◆ Directions
The expected result is the full set of records, copied precisely, with images dropped.

◆ Scene images with change listings
== Segment start ==

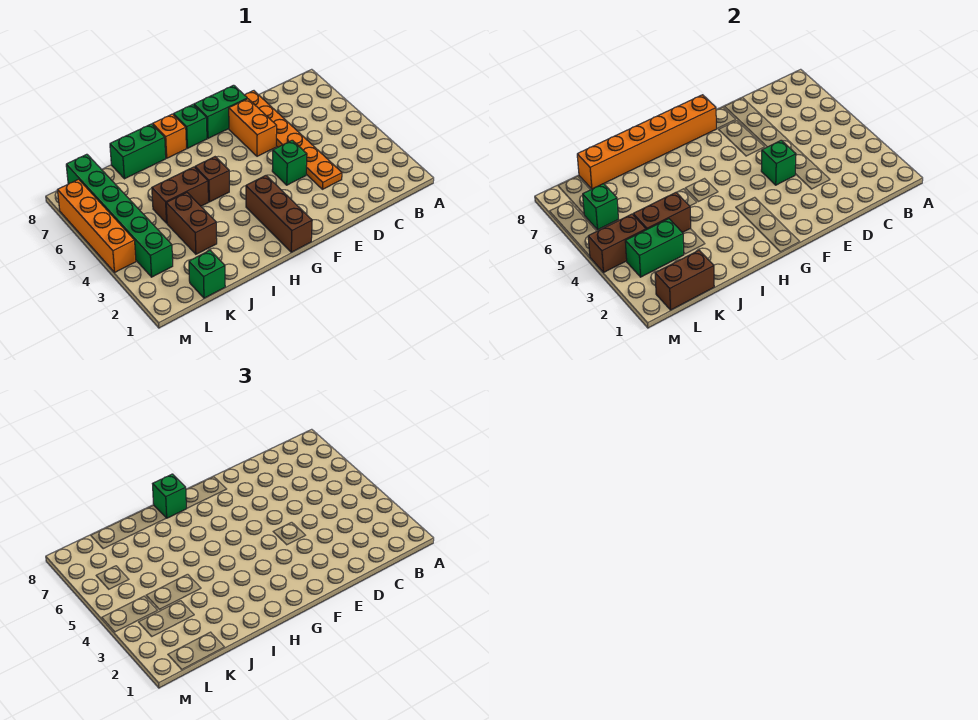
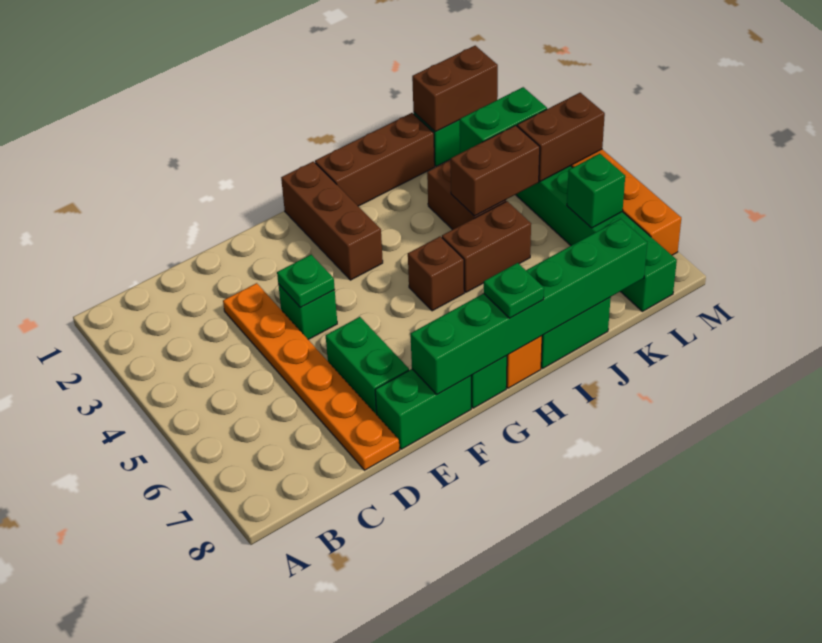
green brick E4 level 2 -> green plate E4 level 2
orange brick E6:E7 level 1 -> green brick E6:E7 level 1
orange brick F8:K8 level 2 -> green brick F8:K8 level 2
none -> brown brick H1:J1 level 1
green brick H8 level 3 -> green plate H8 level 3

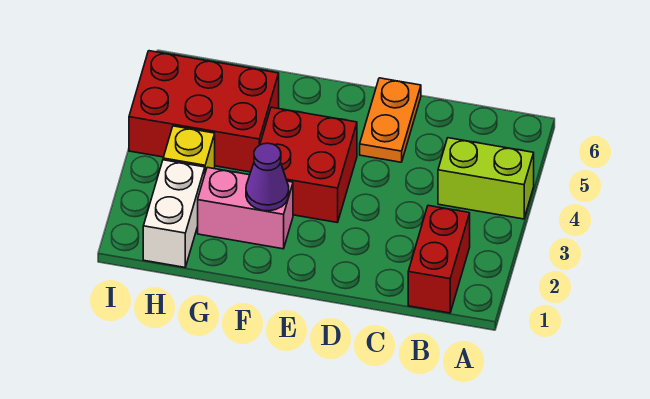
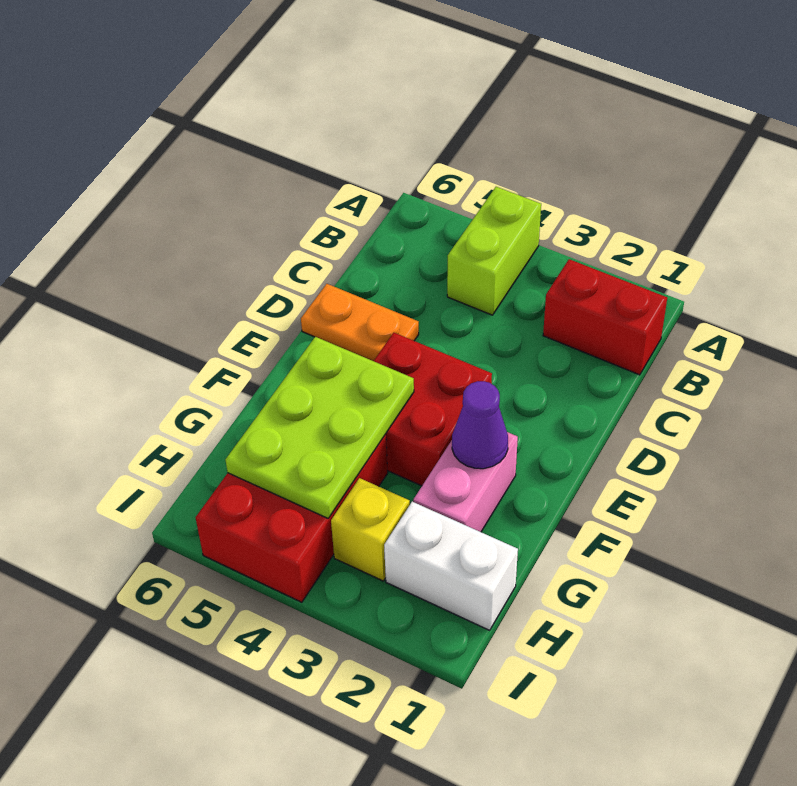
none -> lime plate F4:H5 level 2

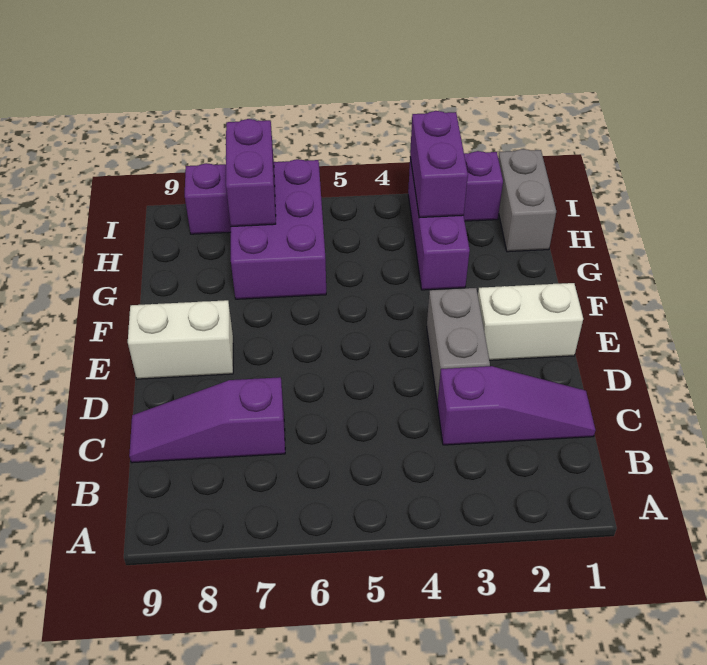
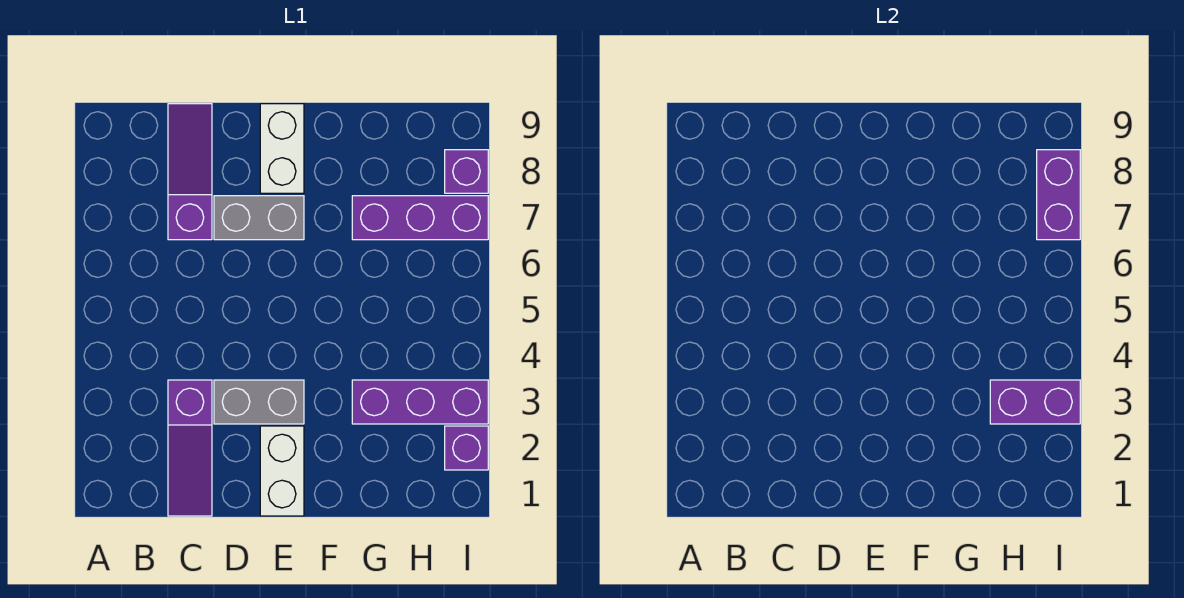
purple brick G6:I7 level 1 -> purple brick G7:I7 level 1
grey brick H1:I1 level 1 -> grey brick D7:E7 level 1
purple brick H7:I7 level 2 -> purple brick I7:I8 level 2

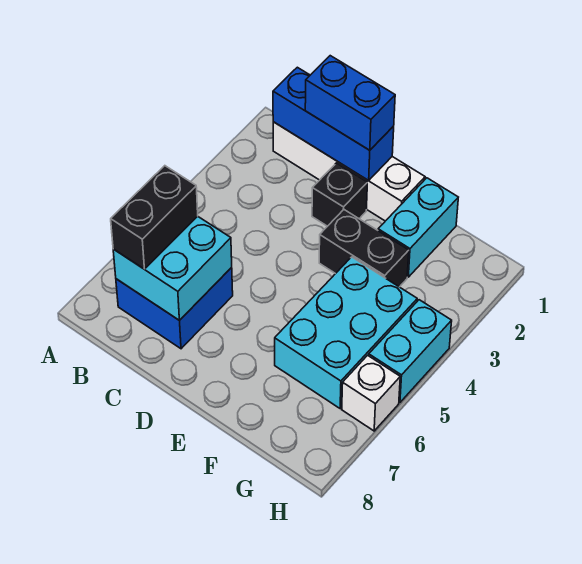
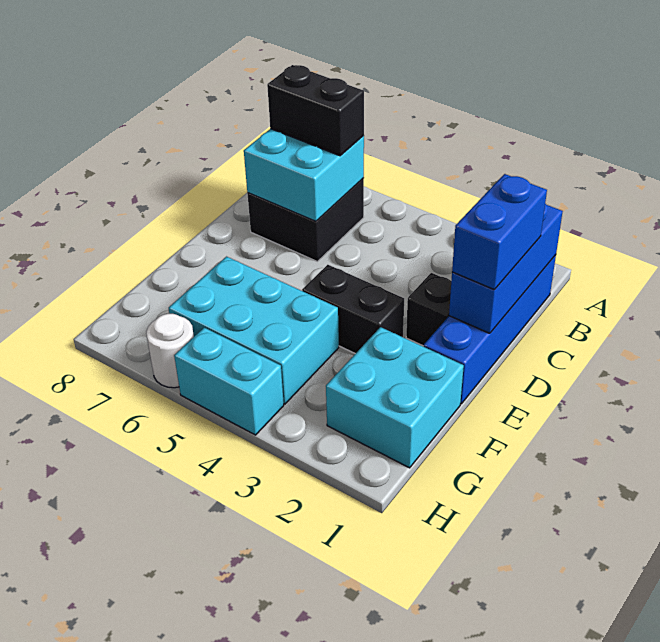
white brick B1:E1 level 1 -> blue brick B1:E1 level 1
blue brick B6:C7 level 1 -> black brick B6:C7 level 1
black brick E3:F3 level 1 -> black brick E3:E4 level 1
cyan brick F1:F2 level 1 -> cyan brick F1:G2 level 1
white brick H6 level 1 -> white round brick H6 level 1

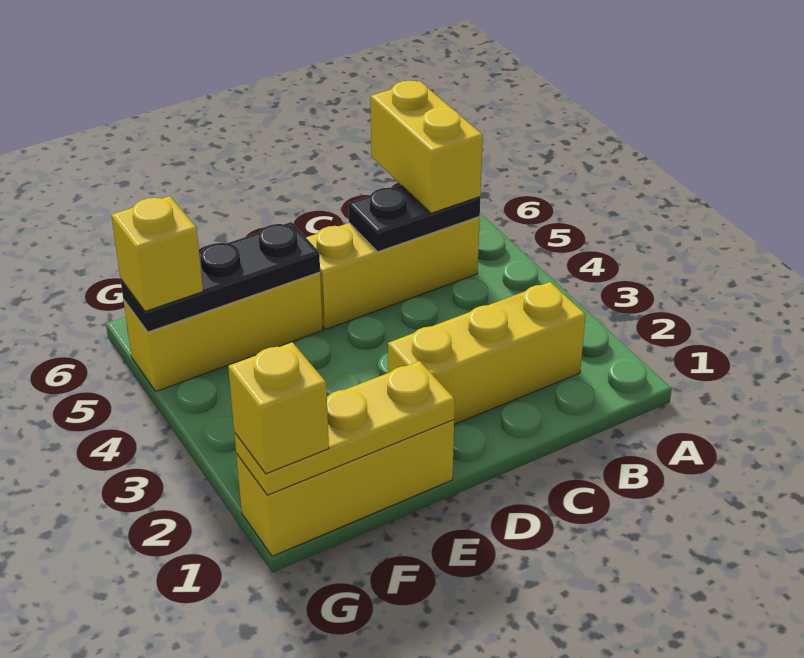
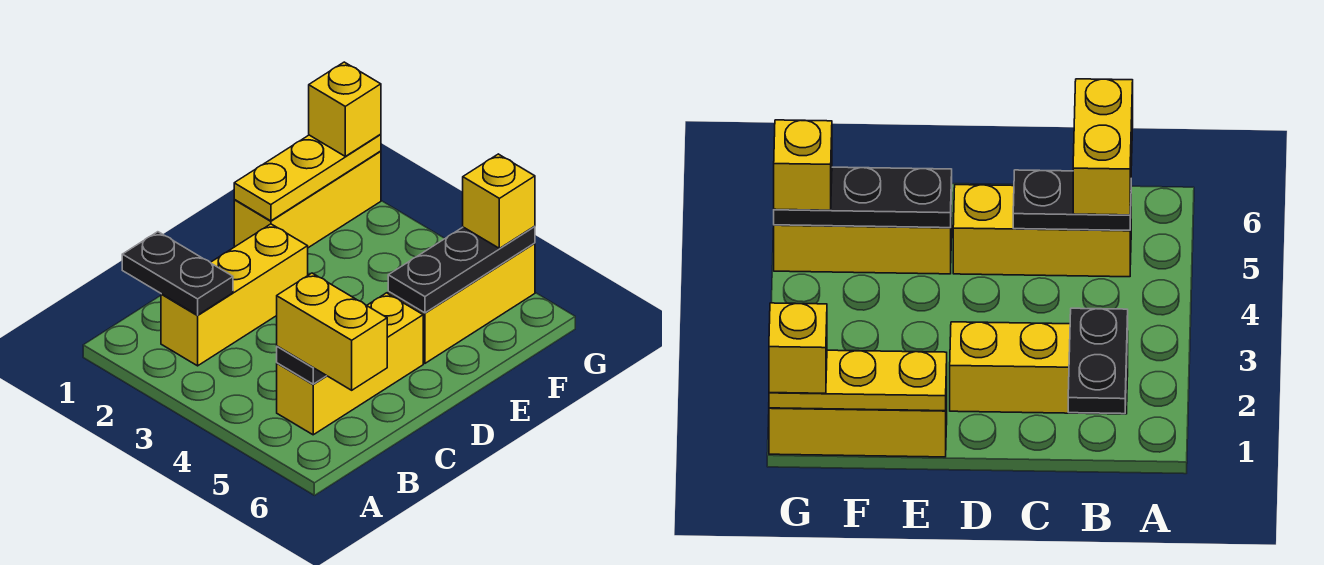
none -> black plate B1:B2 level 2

== Segment end ==

◆ Solution to the exercise
green brick E4 level 2 -> green plate E4 level 2
orange brick E6:E7 level 1 -> green brick E6:E7 level 1
orange brick F8:K8 level 2 -> green brick F8:K8 level 2
none -> brown brick H1:J1 level 1
green brick H8 level 3 -> green plate H8 level 3

none -> lime plate F4:H5 level 2

purple brick G6:I7 level 1 -> purple brick G7:I7 level 1
grey brick H1:I1 level 1 -> grey brick D7:E7 level 1
purple brick H7:I7 level 2 -> purple brick I7:I8 level 2

white brick B1:E1 level 1 -> blue brick B1:E1 level 1
blue brick B6:C7 level 1 -> black brick B6:C7 level 1
black brick E3:F3 level 1 -> black brick E3:E4 level 1
cyan brick F1:F2 level 1 -> cyan brick F1:G2 level 1
white brick H6 level 1 -> white round brick H6 level 1

none -> black plate B1:B2 level 2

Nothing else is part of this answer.